**INSTRUCTIONS TO FOLLOW**. Within the entries below, find the portion that opens with the line containing "140 608 204]" and closes with the line containing "326 277 422]". Retype that portion exactly and only.

**RECORD EXCERPTS**.
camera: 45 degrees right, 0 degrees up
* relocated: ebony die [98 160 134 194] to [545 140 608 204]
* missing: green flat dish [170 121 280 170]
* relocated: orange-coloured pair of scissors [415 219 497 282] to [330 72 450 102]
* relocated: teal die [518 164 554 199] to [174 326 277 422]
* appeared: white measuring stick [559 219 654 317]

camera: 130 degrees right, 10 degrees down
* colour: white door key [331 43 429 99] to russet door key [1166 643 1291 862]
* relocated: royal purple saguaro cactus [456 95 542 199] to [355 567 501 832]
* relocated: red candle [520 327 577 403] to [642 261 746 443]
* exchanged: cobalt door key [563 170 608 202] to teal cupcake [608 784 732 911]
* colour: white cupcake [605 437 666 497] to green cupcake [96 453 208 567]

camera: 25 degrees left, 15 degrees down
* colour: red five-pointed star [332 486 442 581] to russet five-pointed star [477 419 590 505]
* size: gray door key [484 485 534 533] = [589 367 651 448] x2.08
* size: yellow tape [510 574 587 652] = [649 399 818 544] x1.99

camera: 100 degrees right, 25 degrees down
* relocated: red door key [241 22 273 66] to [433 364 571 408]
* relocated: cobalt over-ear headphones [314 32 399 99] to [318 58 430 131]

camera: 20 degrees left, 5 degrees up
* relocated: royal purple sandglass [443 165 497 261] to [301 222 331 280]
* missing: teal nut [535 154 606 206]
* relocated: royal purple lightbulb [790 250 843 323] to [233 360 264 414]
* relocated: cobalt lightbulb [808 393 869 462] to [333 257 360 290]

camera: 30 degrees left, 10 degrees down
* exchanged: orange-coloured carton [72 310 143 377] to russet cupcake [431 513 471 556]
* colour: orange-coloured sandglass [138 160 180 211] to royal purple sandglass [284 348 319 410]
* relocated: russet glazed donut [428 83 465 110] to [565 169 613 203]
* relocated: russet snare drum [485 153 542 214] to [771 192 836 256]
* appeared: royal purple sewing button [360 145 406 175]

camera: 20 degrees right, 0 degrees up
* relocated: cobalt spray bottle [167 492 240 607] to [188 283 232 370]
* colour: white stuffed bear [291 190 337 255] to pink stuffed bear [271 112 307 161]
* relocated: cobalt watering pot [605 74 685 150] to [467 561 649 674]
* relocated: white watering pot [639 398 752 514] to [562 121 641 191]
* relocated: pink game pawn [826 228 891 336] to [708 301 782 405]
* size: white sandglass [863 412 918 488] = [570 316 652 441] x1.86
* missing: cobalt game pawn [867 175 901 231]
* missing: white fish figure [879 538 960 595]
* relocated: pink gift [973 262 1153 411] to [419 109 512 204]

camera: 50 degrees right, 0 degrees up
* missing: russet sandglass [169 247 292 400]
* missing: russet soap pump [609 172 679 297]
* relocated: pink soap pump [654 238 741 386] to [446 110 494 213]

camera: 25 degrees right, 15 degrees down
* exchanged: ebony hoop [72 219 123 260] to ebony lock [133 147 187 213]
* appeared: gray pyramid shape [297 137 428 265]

**EXPECTED OUTPUT**.
* relocated: ebony die [98 160 134 194] to [545 140 608 204]
* missing: green flat dish [170 121 280 170]
* relocated: orange-coloured pair of scissors [415 219 497 282] to [330 72 450 102]
* relocated: teal die [518 164 554 199] to [174 326 277 422]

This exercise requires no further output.